Object change descriptions:

[Start of Attachment]

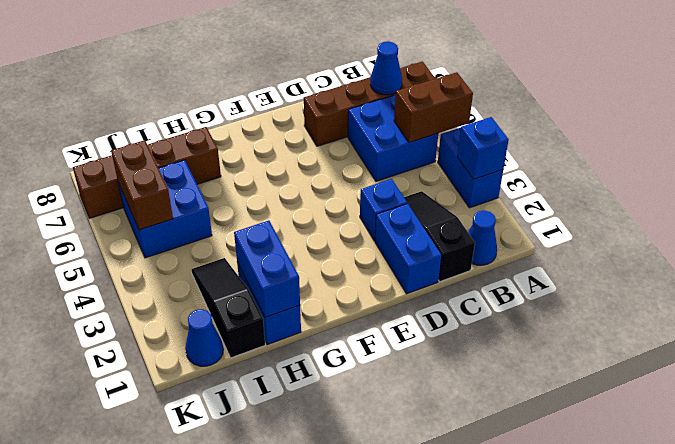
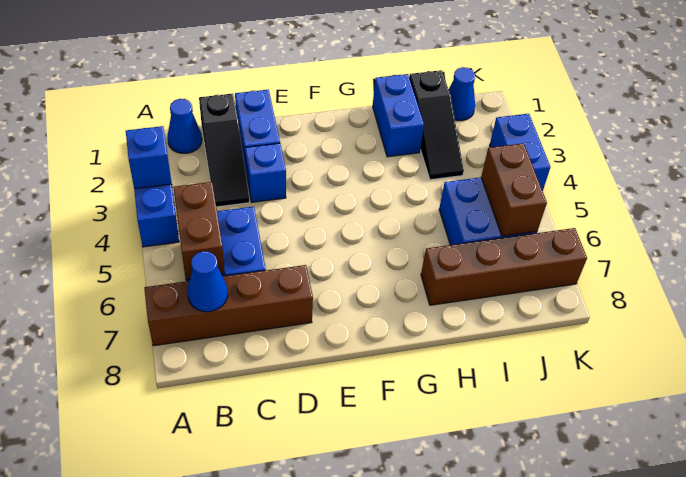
brown brick A5:B5 level 2 -> brown brick B5:B6 level 2
blue brick H1:H2 level 2 -> blue brick K3:K4 level 1

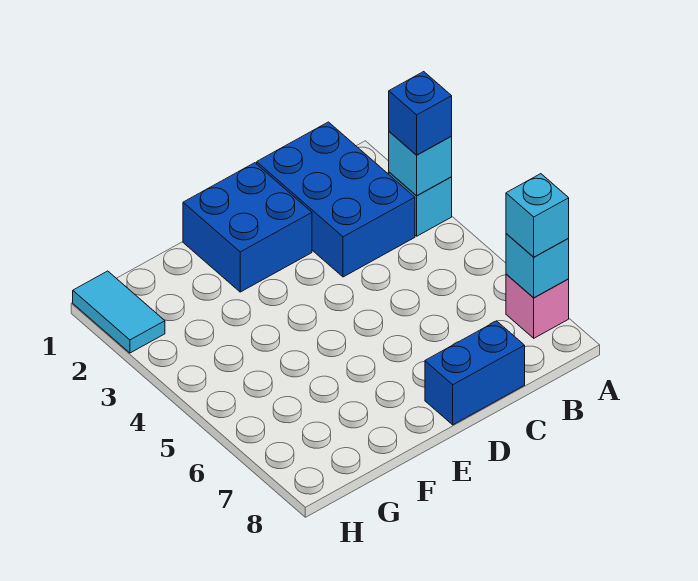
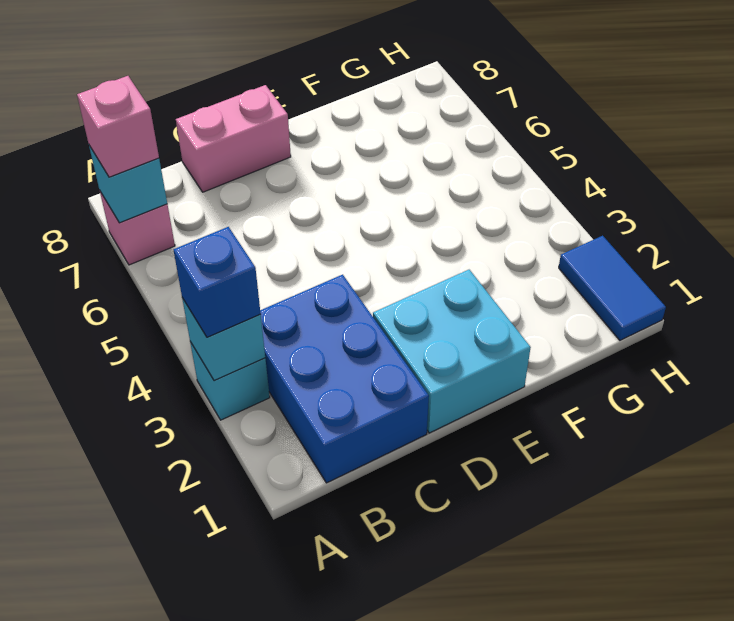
cyan brick A7 level 3 -> pink brick A7 level 3
blue brick C8:D8 level 1 -> pink brick C8:D8 level 1
blue brick D1:E2 level 1 -> cyan brick D1:E2 level 1
cyan tile H1:H2 level 1 -> blue tile H1:H2 level 1

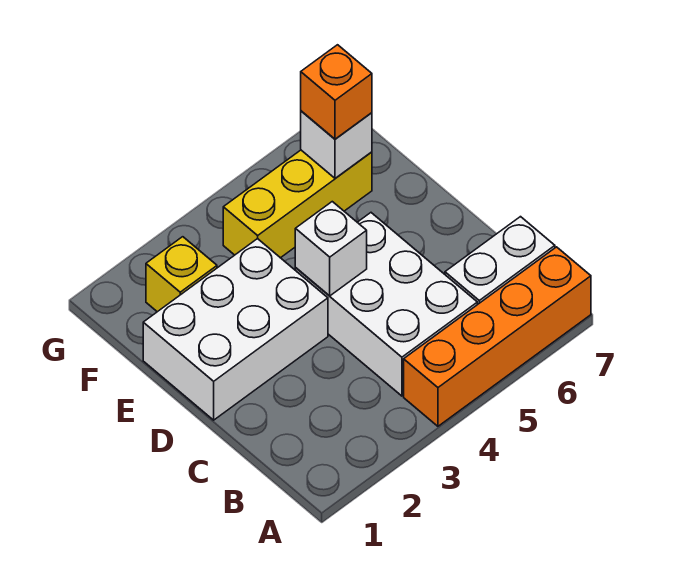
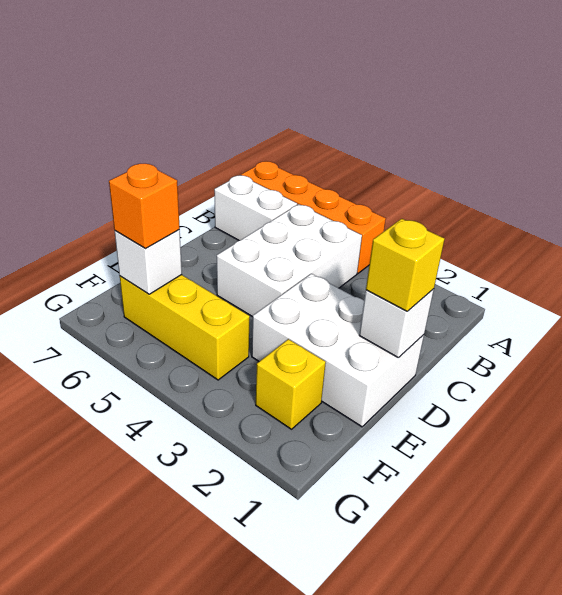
none -> yellow brick D1 level 3
white brick D4 level 2 -> white brick D1 level 2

[End of Attachment]

Description of the task: Print again, word for word, every line from the line with "blue brick C8:D8" to the final line of the records, inclusive; skip the pictures.

Result for this exercise:
blue brick C8:D8 level 1 -> pink brick C8:D8 level 1
blue brick D1:E2 level 1 -> cyan brick D1:E2 level 1
cyan tile H1:H2 level 1 -> blue tile H1:H2 level 1

none -> yellow brick D1 level 3
white brick D4 level 2 -> white brick D1 level 2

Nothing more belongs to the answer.